Set problem: Convert the data into a JSON list of strings, with each line as a separate string and all blank lines omitted.

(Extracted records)
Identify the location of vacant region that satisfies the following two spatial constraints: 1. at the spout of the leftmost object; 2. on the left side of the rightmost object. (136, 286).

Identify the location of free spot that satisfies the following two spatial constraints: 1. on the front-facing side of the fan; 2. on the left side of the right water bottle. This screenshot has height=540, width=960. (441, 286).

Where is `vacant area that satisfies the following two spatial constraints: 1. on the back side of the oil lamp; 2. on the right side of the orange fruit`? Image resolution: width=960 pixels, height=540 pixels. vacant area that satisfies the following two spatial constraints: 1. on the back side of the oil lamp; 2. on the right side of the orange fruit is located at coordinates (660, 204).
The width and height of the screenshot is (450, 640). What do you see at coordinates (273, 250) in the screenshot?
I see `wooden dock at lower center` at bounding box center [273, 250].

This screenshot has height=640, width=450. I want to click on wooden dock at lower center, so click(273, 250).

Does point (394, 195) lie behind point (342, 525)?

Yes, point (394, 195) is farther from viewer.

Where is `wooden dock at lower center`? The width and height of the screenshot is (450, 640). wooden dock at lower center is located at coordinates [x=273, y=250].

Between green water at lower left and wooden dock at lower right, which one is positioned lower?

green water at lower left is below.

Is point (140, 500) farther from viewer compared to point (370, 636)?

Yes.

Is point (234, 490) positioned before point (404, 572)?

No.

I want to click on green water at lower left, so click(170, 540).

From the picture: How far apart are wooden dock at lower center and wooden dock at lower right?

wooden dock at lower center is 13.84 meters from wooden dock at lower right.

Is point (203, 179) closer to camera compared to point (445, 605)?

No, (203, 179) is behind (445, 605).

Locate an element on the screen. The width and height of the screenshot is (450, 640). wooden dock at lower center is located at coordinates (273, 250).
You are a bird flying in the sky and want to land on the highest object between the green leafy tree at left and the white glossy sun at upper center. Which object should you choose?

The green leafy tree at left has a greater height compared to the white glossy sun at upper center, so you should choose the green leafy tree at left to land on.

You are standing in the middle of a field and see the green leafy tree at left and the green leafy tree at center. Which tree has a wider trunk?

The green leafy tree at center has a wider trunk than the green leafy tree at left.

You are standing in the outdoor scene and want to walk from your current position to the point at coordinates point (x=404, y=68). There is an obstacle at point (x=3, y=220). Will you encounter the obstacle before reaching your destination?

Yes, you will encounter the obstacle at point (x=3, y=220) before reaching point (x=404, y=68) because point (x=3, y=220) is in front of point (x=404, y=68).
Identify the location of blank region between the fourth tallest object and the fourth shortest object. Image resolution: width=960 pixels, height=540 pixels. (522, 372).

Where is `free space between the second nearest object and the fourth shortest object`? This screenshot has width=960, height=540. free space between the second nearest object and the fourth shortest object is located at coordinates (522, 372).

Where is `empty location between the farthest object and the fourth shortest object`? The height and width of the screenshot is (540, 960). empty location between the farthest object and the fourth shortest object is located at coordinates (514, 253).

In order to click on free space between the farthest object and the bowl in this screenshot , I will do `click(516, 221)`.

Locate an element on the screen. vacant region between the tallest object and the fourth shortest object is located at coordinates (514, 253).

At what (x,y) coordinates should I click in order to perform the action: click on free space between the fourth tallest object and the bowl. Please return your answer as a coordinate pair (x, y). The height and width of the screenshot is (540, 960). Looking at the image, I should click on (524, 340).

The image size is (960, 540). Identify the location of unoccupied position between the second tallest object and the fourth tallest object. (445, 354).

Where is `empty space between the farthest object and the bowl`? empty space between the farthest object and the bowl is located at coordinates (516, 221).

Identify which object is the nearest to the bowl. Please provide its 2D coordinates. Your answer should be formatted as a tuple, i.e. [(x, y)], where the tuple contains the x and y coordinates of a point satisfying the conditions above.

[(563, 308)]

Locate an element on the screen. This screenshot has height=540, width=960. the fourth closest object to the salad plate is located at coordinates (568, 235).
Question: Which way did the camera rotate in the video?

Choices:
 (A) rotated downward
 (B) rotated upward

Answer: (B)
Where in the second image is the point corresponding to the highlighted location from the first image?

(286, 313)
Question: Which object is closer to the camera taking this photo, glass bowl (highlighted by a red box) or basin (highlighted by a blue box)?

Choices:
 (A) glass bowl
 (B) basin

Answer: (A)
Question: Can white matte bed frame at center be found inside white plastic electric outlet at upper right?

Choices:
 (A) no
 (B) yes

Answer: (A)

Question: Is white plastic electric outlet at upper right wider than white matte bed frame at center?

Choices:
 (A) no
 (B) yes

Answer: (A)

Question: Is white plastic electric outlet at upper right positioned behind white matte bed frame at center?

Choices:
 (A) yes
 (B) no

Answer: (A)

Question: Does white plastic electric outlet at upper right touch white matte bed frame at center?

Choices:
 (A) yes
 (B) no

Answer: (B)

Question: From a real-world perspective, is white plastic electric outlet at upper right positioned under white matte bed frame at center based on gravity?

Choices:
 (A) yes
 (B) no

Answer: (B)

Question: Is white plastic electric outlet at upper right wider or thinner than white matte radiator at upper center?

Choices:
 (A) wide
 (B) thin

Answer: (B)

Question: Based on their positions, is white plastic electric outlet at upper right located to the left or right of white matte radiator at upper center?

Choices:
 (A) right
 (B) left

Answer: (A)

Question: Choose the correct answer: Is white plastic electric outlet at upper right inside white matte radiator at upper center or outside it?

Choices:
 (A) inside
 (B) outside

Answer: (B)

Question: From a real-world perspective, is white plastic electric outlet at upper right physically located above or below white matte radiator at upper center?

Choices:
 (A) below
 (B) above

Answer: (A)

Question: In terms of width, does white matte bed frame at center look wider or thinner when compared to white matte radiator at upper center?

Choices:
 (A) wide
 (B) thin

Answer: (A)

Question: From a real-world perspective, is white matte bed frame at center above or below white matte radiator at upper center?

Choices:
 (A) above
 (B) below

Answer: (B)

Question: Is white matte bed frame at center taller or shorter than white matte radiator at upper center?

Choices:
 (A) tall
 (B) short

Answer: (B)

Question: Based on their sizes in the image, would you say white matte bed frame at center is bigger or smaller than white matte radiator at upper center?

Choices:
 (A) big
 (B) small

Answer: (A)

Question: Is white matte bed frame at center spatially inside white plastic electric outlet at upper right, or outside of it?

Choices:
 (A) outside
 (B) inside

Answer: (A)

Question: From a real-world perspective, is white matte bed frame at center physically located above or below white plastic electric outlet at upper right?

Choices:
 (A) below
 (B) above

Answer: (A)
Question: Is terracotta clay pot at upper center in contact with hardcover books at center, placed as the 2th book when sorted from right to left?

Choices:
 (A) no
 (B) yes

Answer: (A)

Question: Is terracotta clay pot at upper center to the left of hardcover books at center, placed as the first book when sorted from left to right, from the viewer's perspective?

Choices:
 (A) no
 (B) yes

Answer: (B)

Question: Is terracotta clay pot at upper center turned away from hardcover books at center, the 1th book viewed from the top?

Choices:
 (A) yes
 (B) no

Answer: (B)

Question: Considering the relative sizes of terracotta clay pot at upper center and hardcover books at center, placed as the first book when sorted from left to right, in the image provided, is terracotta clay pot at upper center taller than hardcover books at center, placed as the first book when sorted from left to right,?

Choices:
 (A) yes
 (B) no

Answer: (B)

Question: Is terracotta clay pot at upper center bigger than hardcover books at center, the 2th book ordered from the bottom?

Exercise solution:
[
  "Identify the location of vacant region that satisfies the following two spatial constraints: 1. at the spout of the leftmost object; 2. on the left side of the rightmost object. (136, 286).",
  "Identify the location of free spot that satisfies the following two spatial constraints: 1. on the front-facing side of the fan; 2. on the left side of the right water bottle. This screenshot has height=540, width=960. (441, 286).",
  "Where is `vacant area that satisfies the following two spatial constraints: 1. on the back side of the oil lamp; 2. on the right side of the orange fruit`? Image resolution: width=960 pixels, height=540 pixels. vacant area that satisfies the following two spatial constraints: 1. on the back side of the oil lamp; 2. on the right side of the orange fruit is located at coordinates (660, 204).",
  "The width and height of the screenshot is (450, 640). What do you see at coordinates (273, 250) in the screenshot?",
  "I see `wooden dock at lower center` at bounding box center [273, 250].",
  "This screenshot has height=640, width=450. I want to click on wooden dock at lower center, so click(273, 250).",
  "Does point (394, 195) lie behind point (342, 525)?",
  "Yes, point (394, 195) is farther from viewer.",
  "Where is `wooden dock at lower center`? The width and height of the screenshot is (450, 640). wooden dock at lower center is located at coordinates [x=273, y=250].",
  "Between green water at lower left and wooden dock at lower right, which one is positioned lower?",
  "green water at lower left is below.",
  "Is point (140, 500) farther from viewer compared to point (370, 636)?",
  "Yes.",
  "Is point (234, 490) positioned before point (404, 572)?",
  "No.",
  "I want to click on green water at lower left, so click(170, 540).",
  "From the picture: How far apart are wooden dock at lower center and wooden dock at lower right?",
  "wooden dock at lower center is 13.84 meters from wooden dock at lower right.",
  "Is point (203, 179) closer to camera compared to point (445, 605)?",
  "No, (203, 179) is behind (445, 605).",
  "Locate an element on the screen. The width and height of the screenshot is (450, 640). wooden dock at lower center is located at coordinates (273, 250).",
  "You are a bird flying in the sky and want to land on the highest object between the green leafy tree at left and the white glossy sun at upper center. Which object should you choose?",
  "The green leafy tree at left has a greater height compared to the white glossy sun at upper center, so you should choose the green leafy tree at left to land on.",
  "You are standing in the middle of a field and see the green leafy tree at left and the green leafy tree at center. Which tree has a wider trunk?",
  "The green leafy tree at center has a wider trunk than the green leafy tree at left.",
  "You are standing in the outdoor scene and want to walk from your current position to the point at coordinates point (x=404, y=68). There is an obstacle at point (x=3, y=220). Will you encounter the obstacle before reaching your destination?",
  "Yes, you will encounter the obstacle at point (x=3, y=220) before reaching point (x=404, y=68) because point (x=3, y=220) is in front of point (x=404, y=68).",
  "Identify the location of blank region between the fourth tallest object and the fourth shortest object. Image resolution: width=960 pixels, height=540 pixels. (522, 372).",
  "Where is `free space between the second nearest object and the fourth shortest object`? This screenshot has width=960, height=540. free space between the second nearest object and the fourth shortest object is located at coordinates (522, 372).",
  "Where is `empty location between the farthest object and the fourth shortest object`? The height and width of the screenshot is (540, 960). empty location between the farthest object and the fourth shortest object is located at coordinates (514, 253).",
  "In order to click on free space between the farthest object and the bowl in this screenshot , I will do `click(516, 221)`.",
  "Locate an element on the screen. vacant region between the tallest object and the fourth shortest object is located at coordinates (514, 253).",
  "At what (x,y) coordinates should I click in order to perform the action: click on free space between the fourth tallest object and the bowl. Please return your answer as a coordinate pair (x, y). The height and width of the screenshot is (540, 960). Looking at the image, I should click on (524, 340).",
  "The image size is (960, 540). Identify the location of unoccupied position between the second tallest object and the fourth tallest object. (445, 354).",
  "Where is `empty space between the farthest object and the bowl`? empty space between the farthest object and the bowl is located at coordinates (516, 221).",
  "Identify which object is the nearest to the bowl. Please provide its 2D coordinates. Your answer should be formatted as a tuple, i.e. [(x, y)], where the tuple contains the x and y coordinates of a point satisfying the conditions above.",
  "[(563, 308)]",
  "Locate an element on the screen. This screenshot has height=540, width=960. the fourth closest object to the salad plate is located at coordinates (568, 235).",
  "Question: Which way did the camera rotate in the video?",
  "Choices:",
  " (A) rotated downward",
  " (B) rotated upward",
  "Answer: (B)",
  "Where in the second image is the point corresponding to the highlighted location from the first image?",
  "(286, 313)",
  "Question: Which object is closer to the camera taking this photo, glass bowl (highlighted by a red box) or basin (highlighted by a blue box)?",
  "Choices:",
  " (A) glass bowl",
  " (B) basin",
  "Answer: (A)",
  "Question: Can white matte bed frame at center be found inside white plastic electric outlet at upper right?",
  "Choices:",
  " (A) no",
  " (B) yes",
  "Answer: (A)",
  "Question: Is white plastic electric outlet at upper right wider than white matte bed frame at center?",
  "Choices:",
  " (A) no",
  " (B) yes",
  "Answer: (A)",
  "Question: Is white plastic electric outlet at upper right positioned behind white matte bed frame at center?",
  "Choices:",
  " (A) yes",
  " (B) no",
  "Answer: (A)",
  "Question: Does white plastic electric outlet at upper right touch white matte bed frame at center?",
  "Choices:",
  " (A) yes",
  " (B) no",
  "Answer: (B)",
  "Question: From a real-world perspective, is white plastic electric outlet at upper right positioned under white matte bed frame at center based on gravity?",
  "Choices:",
  " (A) yes",
  " (B) no",
  "Answer: (B)",
  "Question: Is white plastic electric outlet at upper right wider or thinner than white matte radiator at upper center?",
  "Choices:",
  " (A) wide",
  " (B) thin",
  "Answer: (B)",
  "Question: Based on their positions, is white plastic electric outlet at upper right located to the left or right of white matte radiator at upper center?",
  "Choices:",
  " (A) right",
  " (B) left",
  "Answer: (A)",
  "Question: Choose the correct answer: Is white plastic electric outlet at upper right inside white matte radiator at upper center or outside it?",
  "Choices:",
  " (A) inside",
  " (B) outside",
  "Answer: (B)",
  "Question: From a real-world perspective, is white plastic electric outlet at upper right physically located above or below white matte radiator at upper center?",
  "Choices:",
  " (A) below",
  " (B) above",
  "Answer: (A)",
  "Question: In terms of width, does white matte bed frame at center look wider or thinner when compared to white matte radiator at upper center?",
  "Choices:",
  " (A) wide",
  " (B) thin",
  "Answer: (A)",
  "Question: From a real-world perspective, is white matte bed frame at center above or below white matte radiator at upper center?",
  "Choices:",
  " (A) above",
  " (B) below",
  "Answer: (B)",
  "Question: Is white matte bed frame at center taller or shorter than white matte radiator at upper center?",
  "Choices:",
  " (A) tall",
  " (B) short",
  "Answer: (B)",
  "Question: Based on their sizes in the image, would you say white matte bed frame at center is bigger or smaller than white matte radiator at upper center?",
  "Choices:",
  " (A) big",
  " (B) small",
  "Answer: (A)",
  "Question: Is white matte bed frame at center spatially inside white plastic electric outlet at upper right, or outside of it?",
  "Choices:",
  " (A) outside",
  " (B) inside",
  "Answer: (A)",
  "Question: From a real-world perspective, is white matte bed frame at center physically located above or below white plastic electric outlet at upper right?",
  "Choices:",
  " (A) below",
  " (B) above",
  "Answer: (A)",
  "Question: Is terracotta clay pot at upper center in contact with hardcover books at center, placed as the 2th book when sorted from right to left?",
  "Choices:",
  " (A) no",
  " (B) yes",
  "Answer: (A)",
  "Question: Is terracotta clay pot at upper center to the left of hardcover books at center, placed as the first book when sorted from left to right, from the viewer's perspective?",
  "Choices:",
  " (A) no",
  " (B) yes",
  "Answer: (B)",
  "Question: Is terracotta clay pot at upper center turned away from hardcover books at center, the 1th book viewed from the top?",
  "Choices:",
  " (A) yes",
  " (B) no",
  "Answer: (B)",
  "Question: Considering the relative sizes of terracotta clay pot at upper center and hardcover books at center, placed as the first book when sorted from left to right, in the image provided, is terracotta clay pot at upper center taller than hardcover books at center, placed as the first book when sorted from left to right,?",
  "Choices:",
  " (A) yes",
  " (B) no",
  "Answer: (B)",
  "Question: Is terracotta clay pot at upper center bigger than hardcover books at center, the 2th book ordered from the bottom?"
]